■ Dataset rows ■
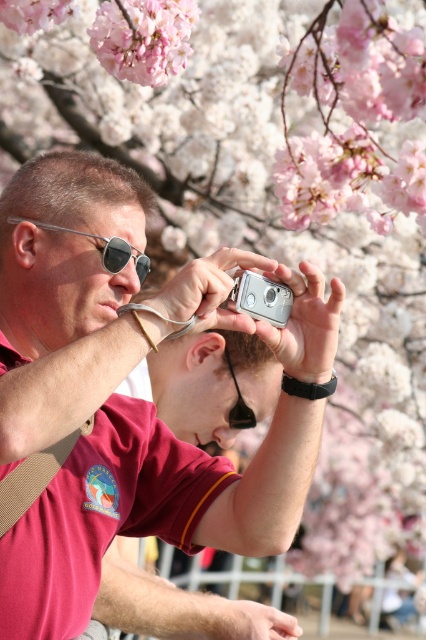
You are a photographer trying to capture the pink matte flower at upper left and the silver metallic camera at center in the same frame. Based on their positions, will the flower appear above the camera in the photo?

Yes, the pink matte flower at upper left is above the silver metallic camera at center, so it will appear above the camera in the photo.

You are a photographer trying to decide which camera to use for capturing the cherry blossoms. Both the matte black camera at center and the silver metallic camera at center are available. Which camera is positioned closer to you?

The matte black camera at center is closer to the viewer than the silver metallic camera at center, so you should choose the matte black camera at center as it is nearer to you.

You are a photographer trying to decide which camera to use for capturing cherry blossoms. You see a matte black camera at center and a silver metallic camera at center. Which camera is located to the left?

The matte black camera at center is positioned on the left side of the silver metallic camera at center, so the matte black camera at center is the one on the left.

■ Written request ■
Write out everything from the line containing "to the left?" down to the last of the rows above as a numbered list, omitting blank lines.

■ Written solution ■
1. You are a photographer trying to decide which camera to use for capturing cherry blossoms. You see a matte black camera at center and a silver metallic camera at center. Which camera is located to the left?
2. The matte black camera at center is positioned on the left side of the silver metallic camera at center, so the matte black camera at center is the one on the left.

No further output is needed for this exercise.